| Your assignment |
From the data below, repeat exactly the lines from the line with "camera: 150 degrees left, 10 degrees up" to the line with "(694, 252) = (282, 106): blue", both included.

——————

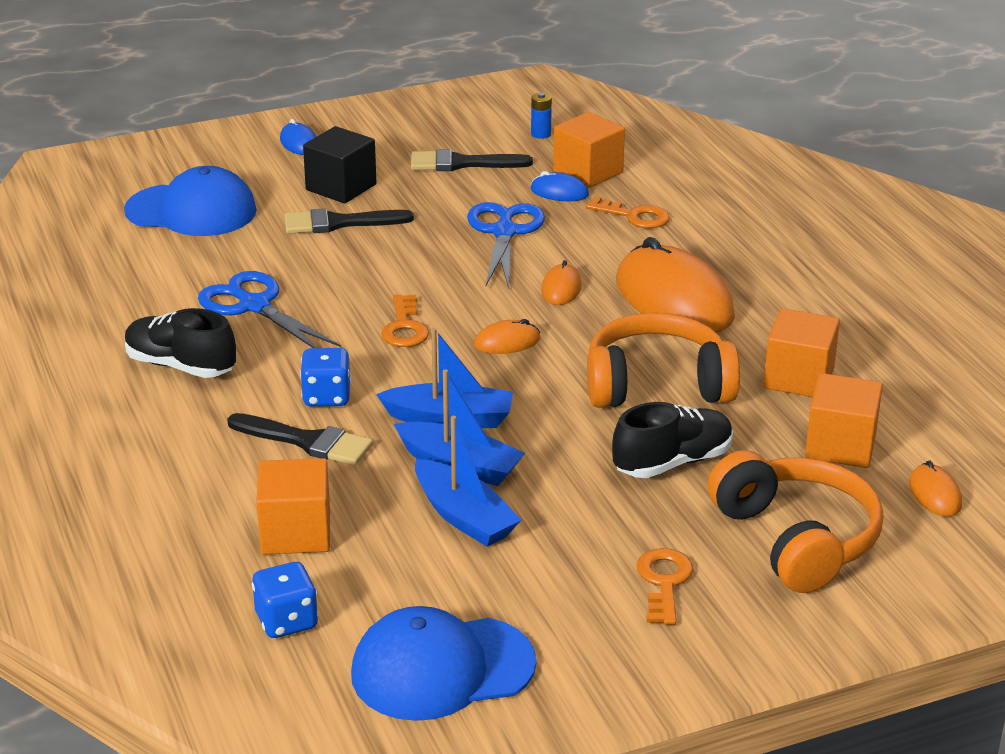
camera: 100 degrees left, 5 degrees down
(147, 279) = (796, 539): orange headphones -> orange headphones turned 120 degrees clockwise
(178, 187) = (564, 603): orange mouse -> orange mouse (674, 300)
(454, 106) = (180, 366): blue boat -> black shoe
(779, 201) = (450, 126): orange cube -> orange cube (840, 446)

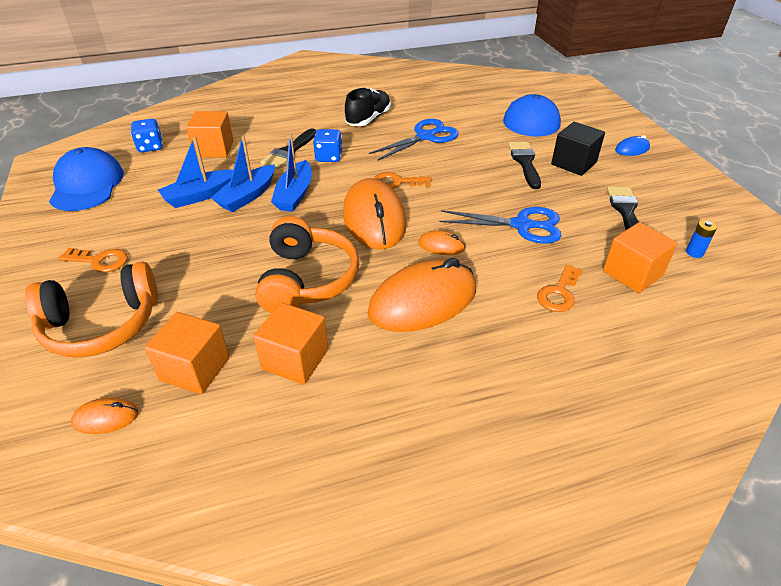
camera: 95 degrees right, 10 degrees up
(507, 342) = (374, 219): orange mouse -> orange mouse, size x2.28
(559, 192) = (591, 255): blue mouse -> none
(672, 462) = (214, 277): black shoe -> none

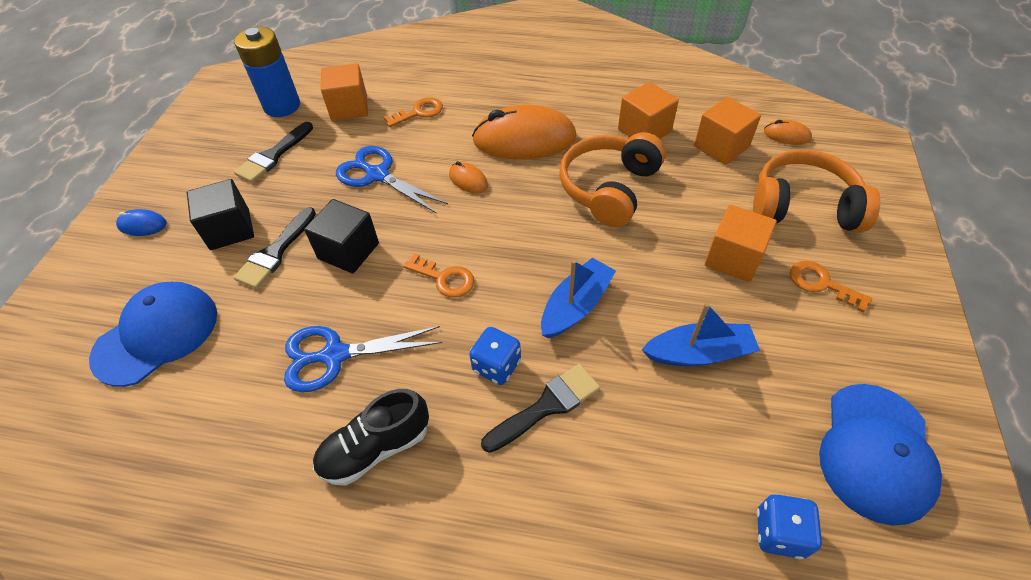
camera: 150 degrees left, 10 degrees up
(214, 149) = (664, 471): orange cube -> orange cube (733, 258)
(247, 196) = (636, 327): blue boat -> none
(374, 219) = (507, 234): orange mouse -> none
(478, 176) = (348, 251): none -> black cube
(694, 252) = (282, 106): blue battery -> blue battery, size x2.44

——————

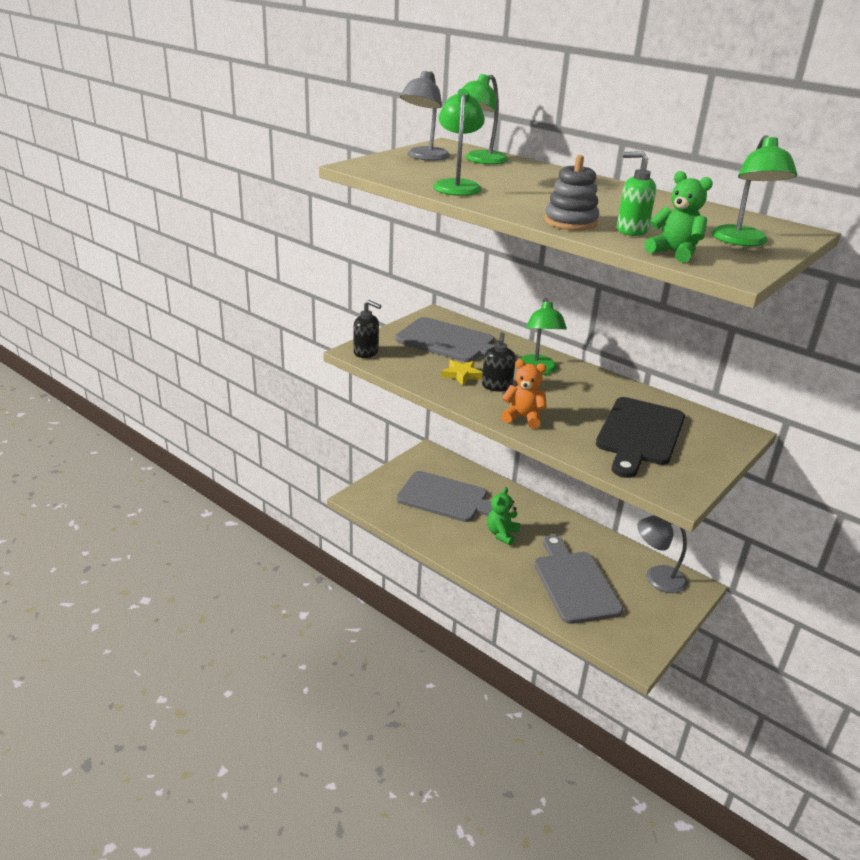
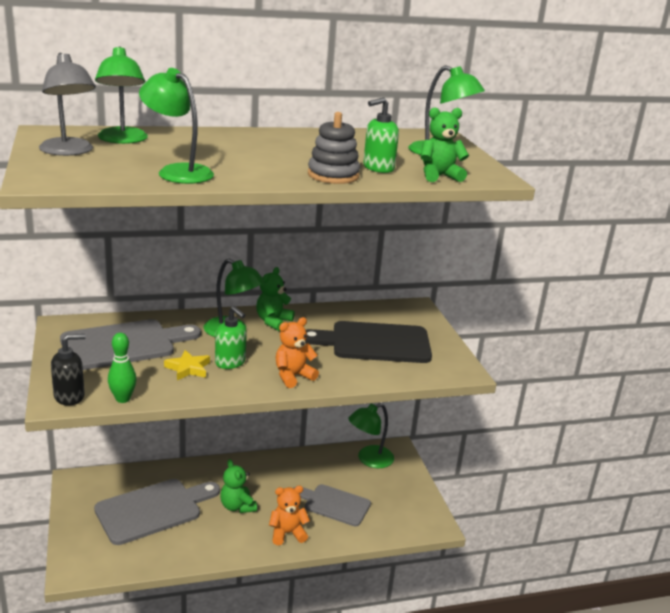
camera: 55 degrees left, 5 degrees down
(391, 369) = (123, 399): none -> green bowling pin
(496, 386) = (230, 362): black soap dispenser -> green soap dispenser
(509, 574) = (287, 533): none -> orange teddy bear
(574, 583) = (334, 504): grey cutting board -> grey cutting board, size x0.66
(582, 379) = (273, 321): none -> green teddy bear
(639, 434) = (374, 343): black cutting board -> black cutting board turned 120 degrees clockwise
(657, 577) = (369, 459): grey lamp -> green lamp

——————

| Response to this task |
camera: 150 degrees left, 10 degrees up
(214, 149) = (664, 471): orange cube -> orange cube (733, 258)
(247, 196) = (636, 327): blue boat -> none
(374, 219) = (507, 234): orange mouse -> none
(478, 176) = (348, 251): none -> black cube
(694, 252) = (282, 106): blue battery -> blue battery, size x2.44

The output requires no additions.